- Problem description:
Please return every line from the entries that has the string "purple" in it.

- Supplied material:

==========

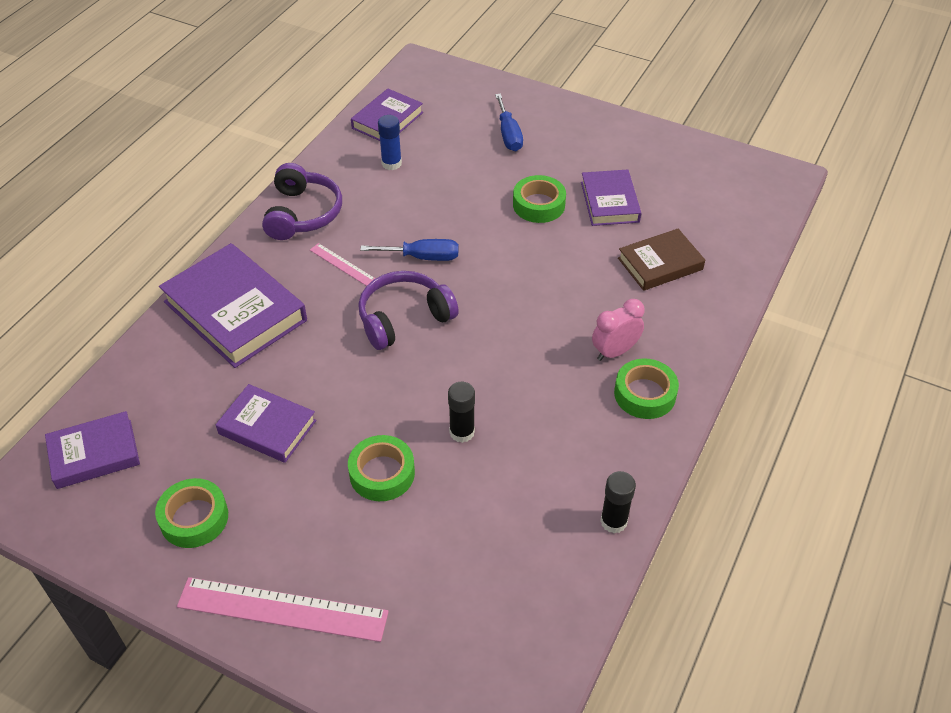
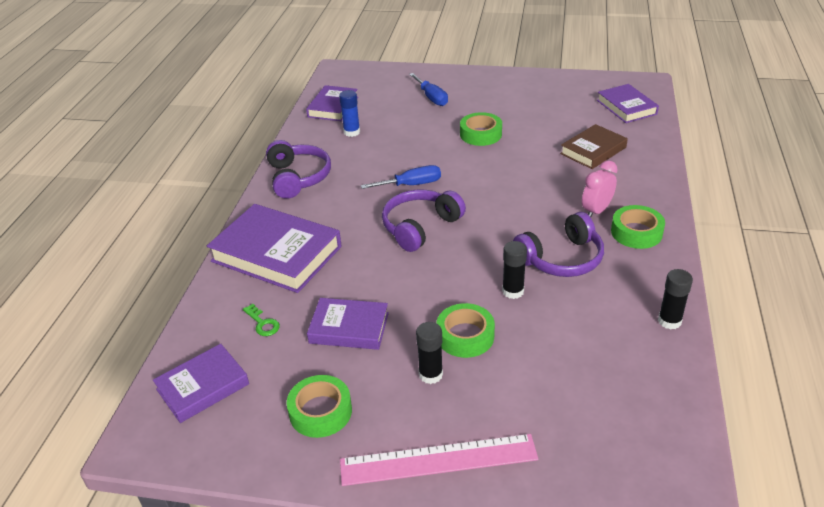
camera: 15 degrees left, 10 degrees down
(183, 395) = (262, 323): none -> green key
(323, 509) = (430, 374): none -> black glue stick
(342, 264) = (349, 203): pink ruler -> none
(538, 405) = (561, 258): none -> purple headphones
(609, 202) = (532, 122): purple book -> purple book (626, 107)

==========

- Result:
(538, 405) = (561, 258): none -> purple headphones
(609, 202) = (532, 122): purple book -> purple book (626, 107)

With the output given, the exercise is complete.